Scene difference descriptions
━━━━━━━━━━━━━━━━━━━━━━━━━━━━━━

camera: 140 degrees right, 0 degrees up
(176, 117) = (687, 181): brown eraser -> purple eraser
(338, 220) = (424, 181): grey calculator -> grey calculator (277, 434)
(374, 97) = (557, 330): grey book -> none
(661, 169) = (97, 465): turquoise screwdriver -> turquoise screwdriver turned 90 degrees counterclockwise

━━━━━━━━━━━━━━━━━━━━━━━━━━━━━━

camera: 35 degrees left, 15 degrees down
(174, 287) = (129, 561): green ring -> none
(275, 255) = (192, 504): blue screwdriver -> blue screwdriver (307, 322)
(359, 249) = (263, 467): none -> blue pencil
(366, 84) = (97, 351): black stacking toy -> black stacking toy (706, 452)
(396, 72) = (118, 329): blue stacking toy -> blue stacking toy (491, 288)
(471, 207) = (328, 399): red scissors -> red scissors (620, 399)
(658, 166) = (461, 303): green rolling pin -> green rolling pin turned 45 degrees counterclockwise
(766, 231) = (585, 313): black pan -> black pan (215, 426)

━━━━━━━━━━━━━━━━━━━━━━━━━━━━━━

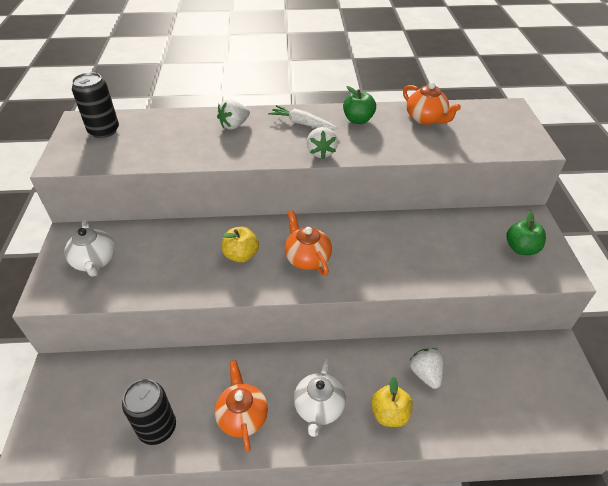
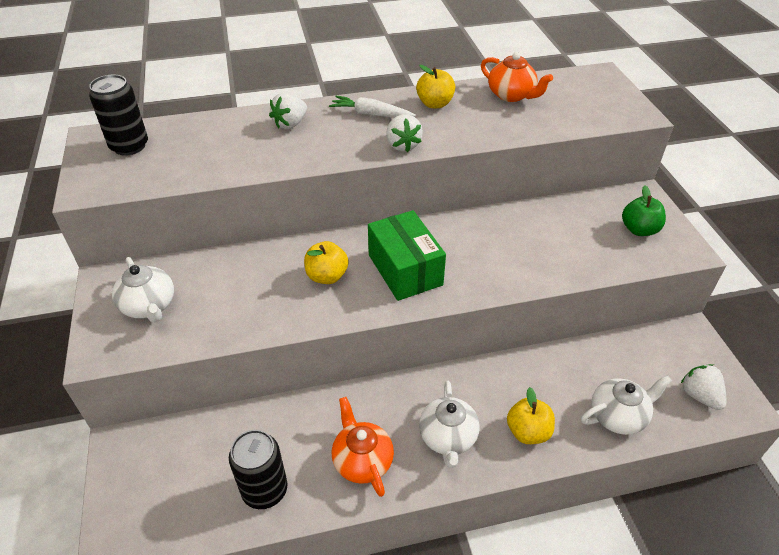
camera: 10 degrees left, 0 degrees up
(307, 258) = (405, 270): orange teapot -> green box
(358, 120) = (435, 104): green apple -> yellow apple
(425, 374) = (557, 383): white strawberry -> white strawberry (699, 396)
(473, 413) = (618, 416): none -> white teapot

━━━━━━━━━━━━━━━━━━━━━━━━━━━━━━

(INSTRUCTIONS TO FOLLOW)
Look above for the line with "(358, 120) = (435, 104): green" and the line with "(473, 413) = (618, 416): none -> white teapot"; transcribe both and all lines in between, exactly, and nothing else.

(EXERCISE RESPONSE)
(358, 120) = (435, 104): green apple -> yellow apple
(425, 374) = (557, 383): white strawberry -> white strawberry (699, 396)
(473, 413) = (618, 416): none -> white teapot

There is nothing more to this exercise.